== Supplied material ==
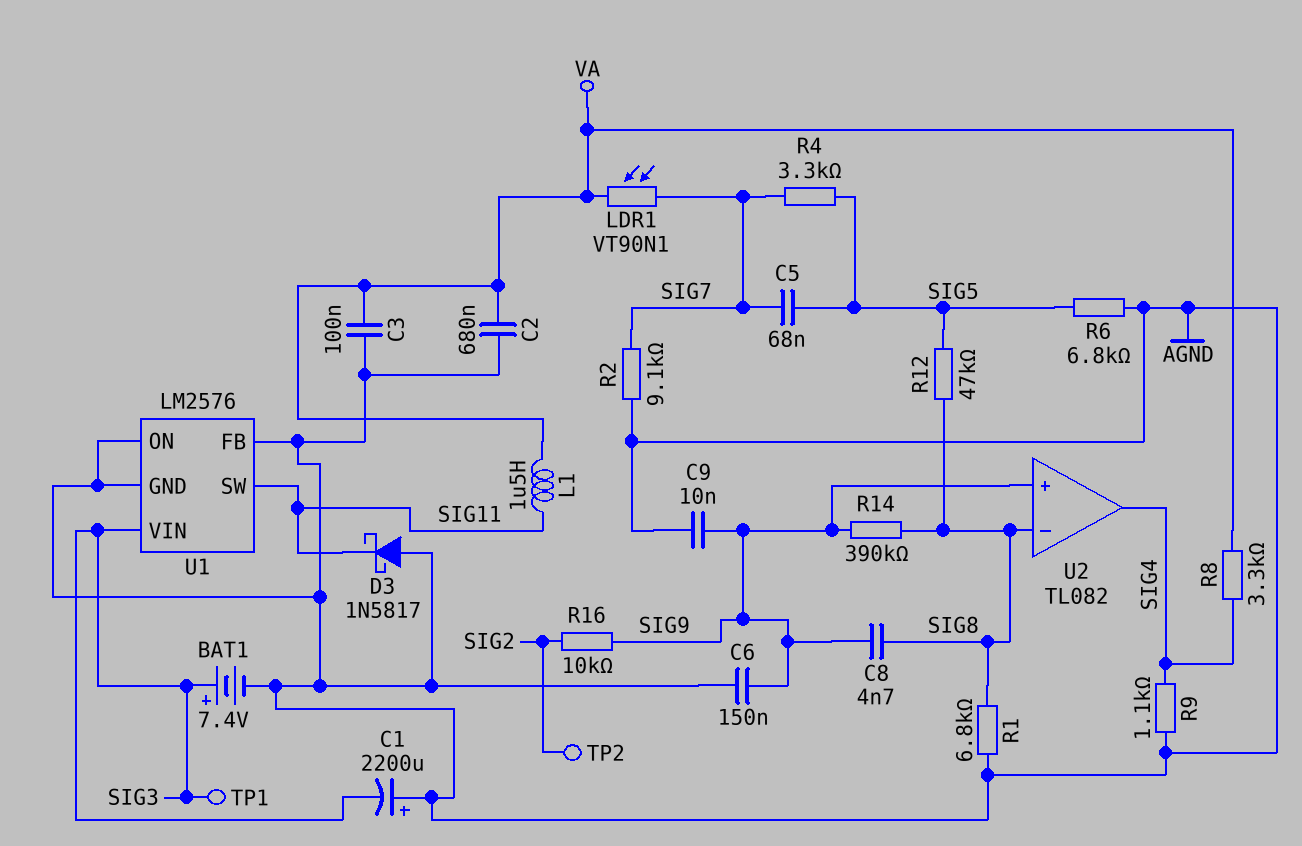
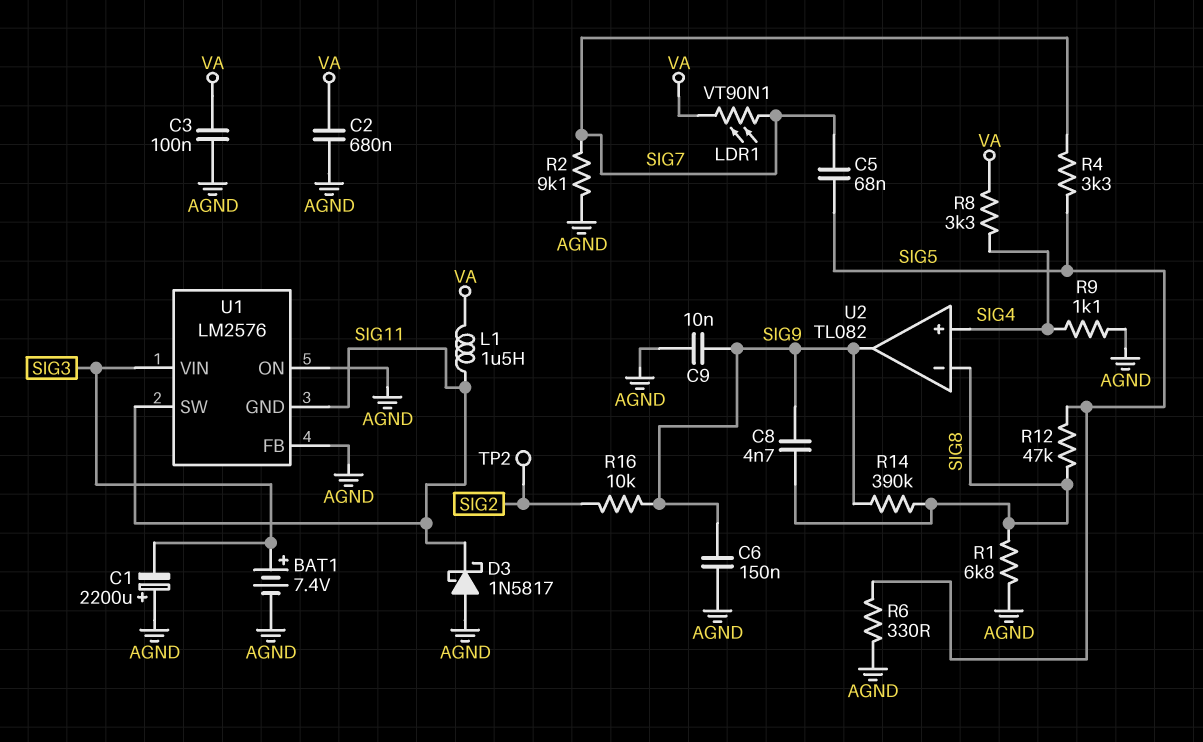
R6: 6.8k (AGND, SIG5) -> 330 (AGND, SIG5)
TP1: test point (SIG3) -> none
U1 pin GND: AGND -> SIG11
U2 pin in+: SIG9 -> SIG4
U2 pin out: SIG4 -> SIG9

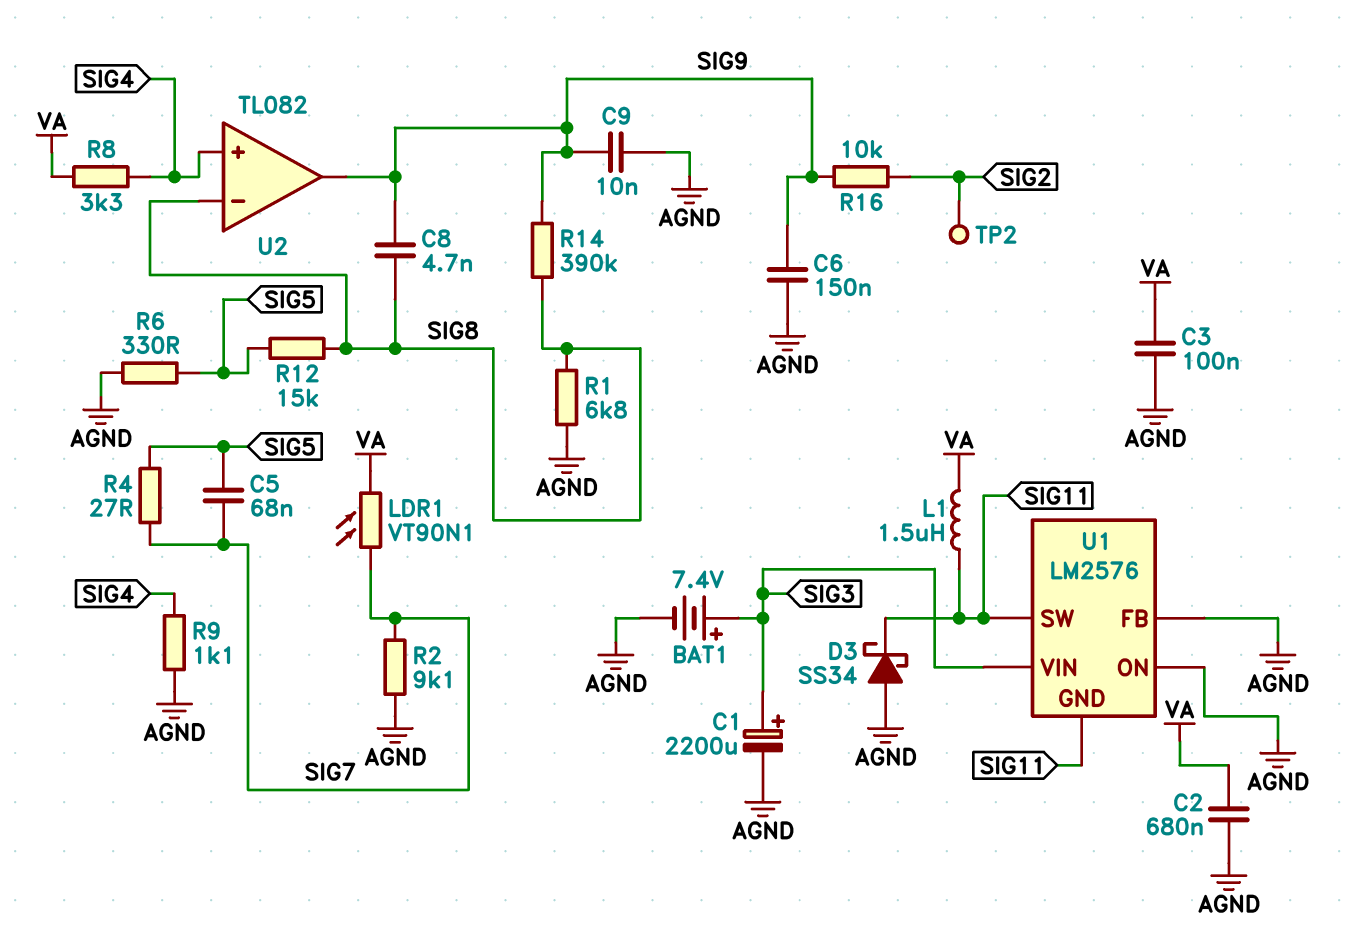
C1: 2200uF (plus AGND, minus SIG3) -> 2200uF (plus SIG3, minus AGND)
D3: schottky 1N5817 (A AGND, K SIG11) -> schottky SS34 (A AGND, K SIG11)
R4: 3.3k (SIG5, SIG7) -> 27 (SIG5, SIG7)
R12: 47k (SIG5, SIG8) -> 15k (SIG5, SIG8)

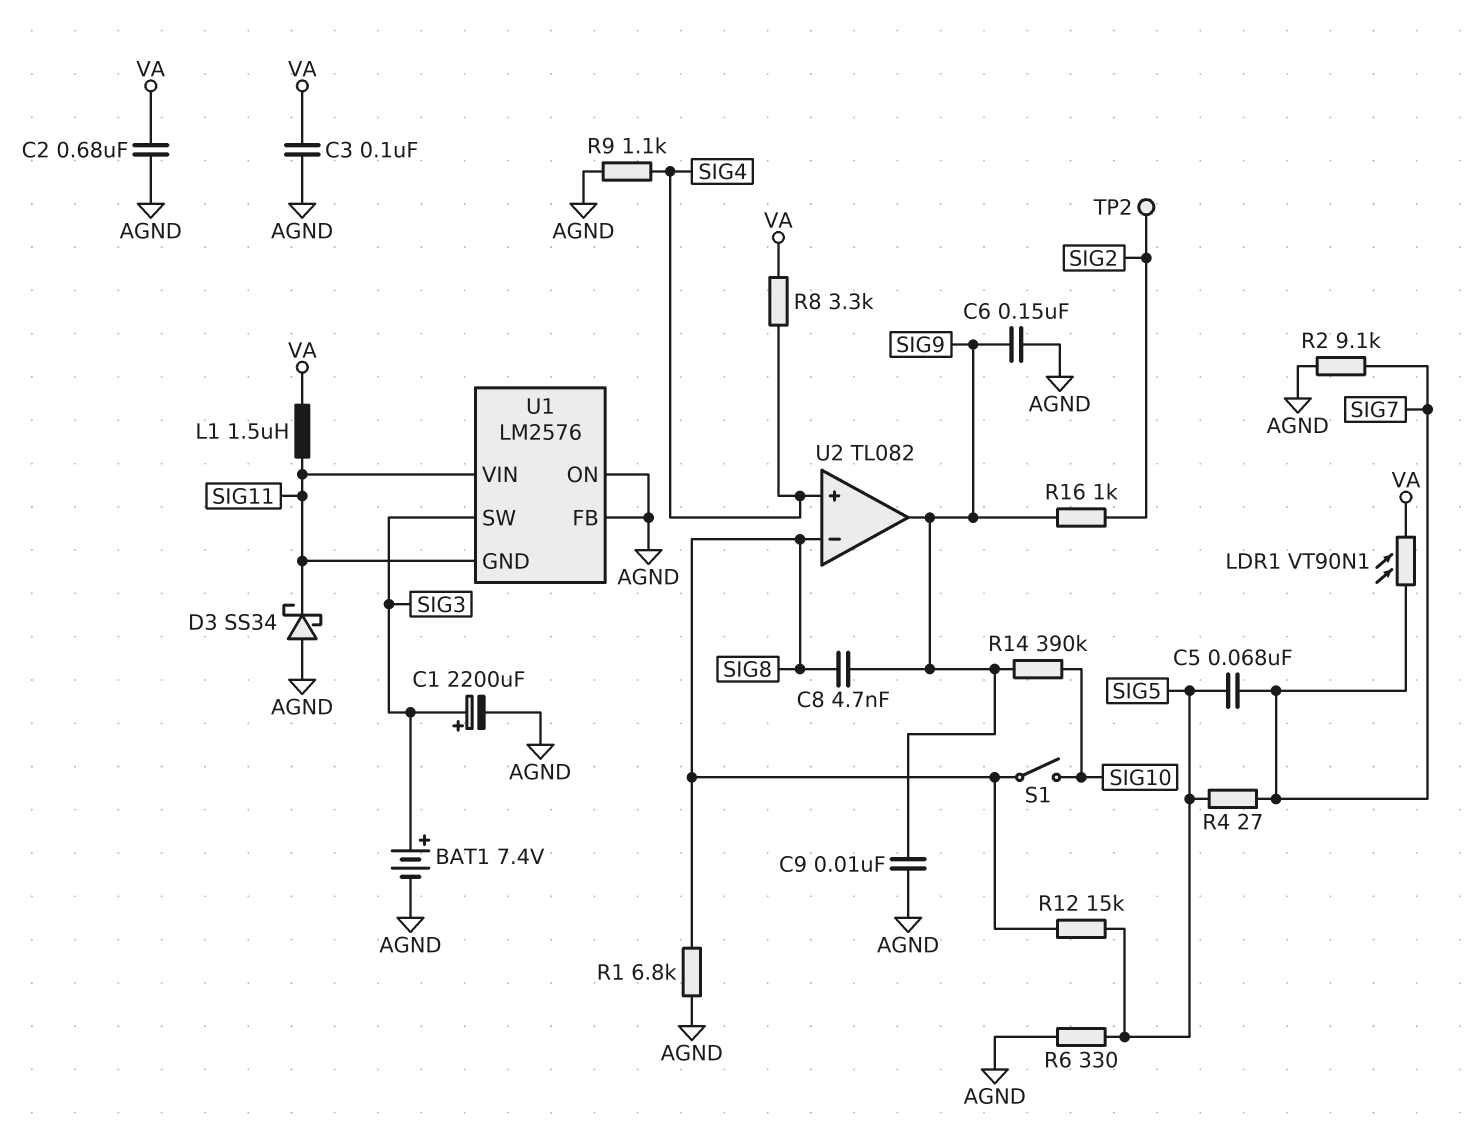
R14: 390k (SIG8, SIG9) -> 390k (SIG9, SIG10)
R16: 10k (SIG2, SIG9) -> 1k (SIG2, SIG9)
S1: none -> switch (SIG8, SIG10)
U1 pin SW: SIG11 -> SIG3
U1 pin VIN: SIG3 -> SIG11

== Problem to solve ==
Output the full listing above exactly, excluding all pictures.

== Answer for this exercise ==
R6: 6.8k (AGND, SIG5) -> 330 (AGND, SIG5)
TP1: test point (SIG3) -> none
U1 pin GND: AGND -> SIG11
U2 pin in+: SIG9 -> SIG4
U2 pin out: SIG4 -> SIG9

C1: 2200uF (plus AGND, minus SIG3) -> 2200uF (plus SIG3, minus AGND)
D3: schottky 1N5817 (A AGND, K SIG11) -> schottky SS34 (A AGND, K SIG11)
R4: 3.3k (SIG5, SIG7) -> 27 (SIG5, SIG7)
R12: 47k (SIG5, SIG8) -> 15k (SIG5, SIG8)

R14: 390k (SIG8, SIG9) -> 390k (SIG9, SIG10)
R16: 10k (SIG2, SIG9) -> 1k (SIG2, SIG9)
S1: none -> switch (SIG8, SIG10)
U1 pin SW: SIG11 -> SIG3
U1 pin VIN: SIG3 -> SIG11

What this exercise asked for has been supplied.